=== Task description ===
Write out the data below in full, unchanged, minus the images.

=== Provided material ===
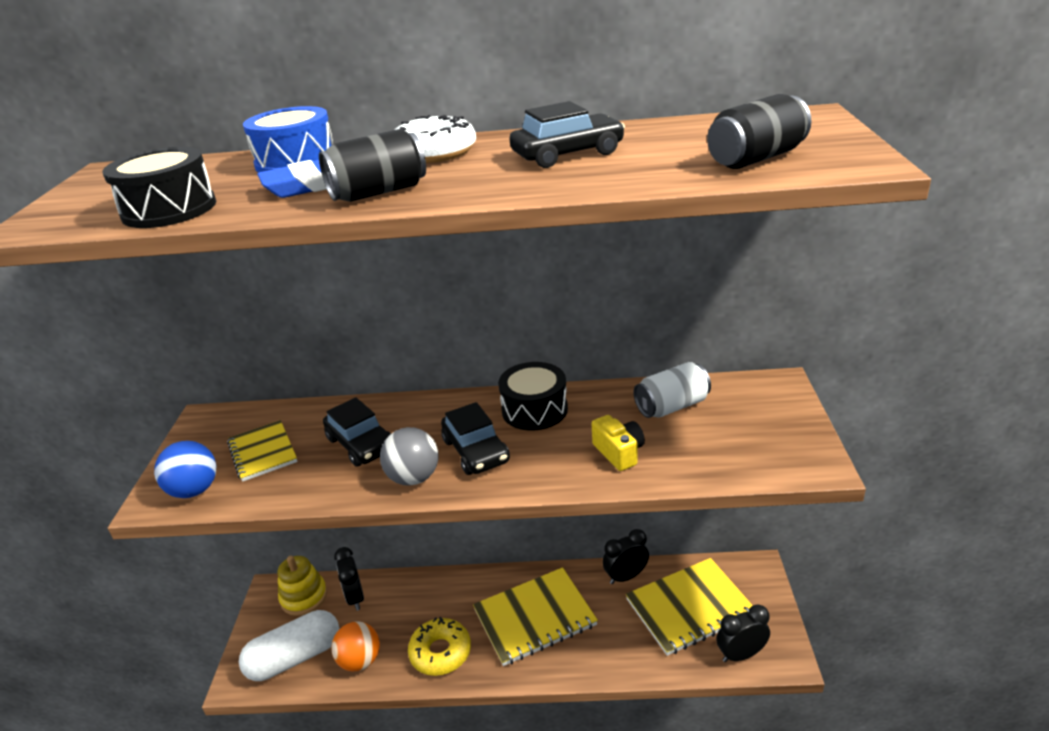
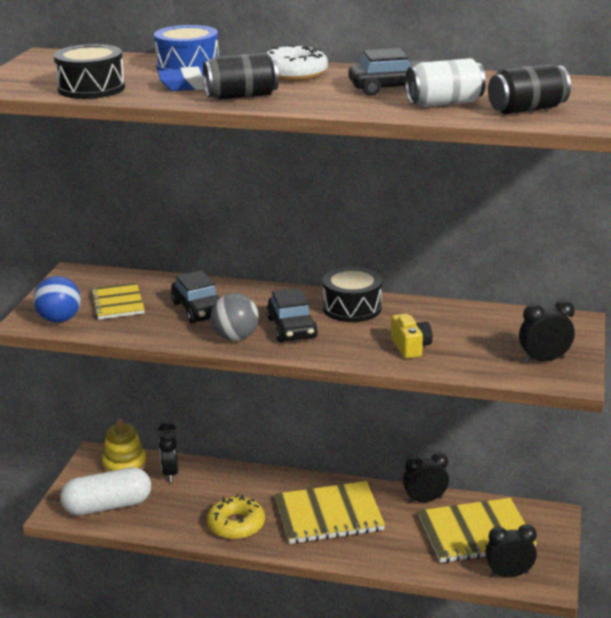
camera: 10 degrees right, 5 degrees down
(360, 660) = (164, 518): orange ball -> none
(672, 406) = (471, 323): white can -> white can (444, 103)
(772, 443) = (544, 360): none -> black clock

=== Reply to the task ===
camera: 10 degrees right, 5 degrees down
(360, 660) = (164, 518): orange ball -> none
(672, 406) = (471, 323): white can -> white can (444, 103)
(772, 443) = (544, 360): none -> black clock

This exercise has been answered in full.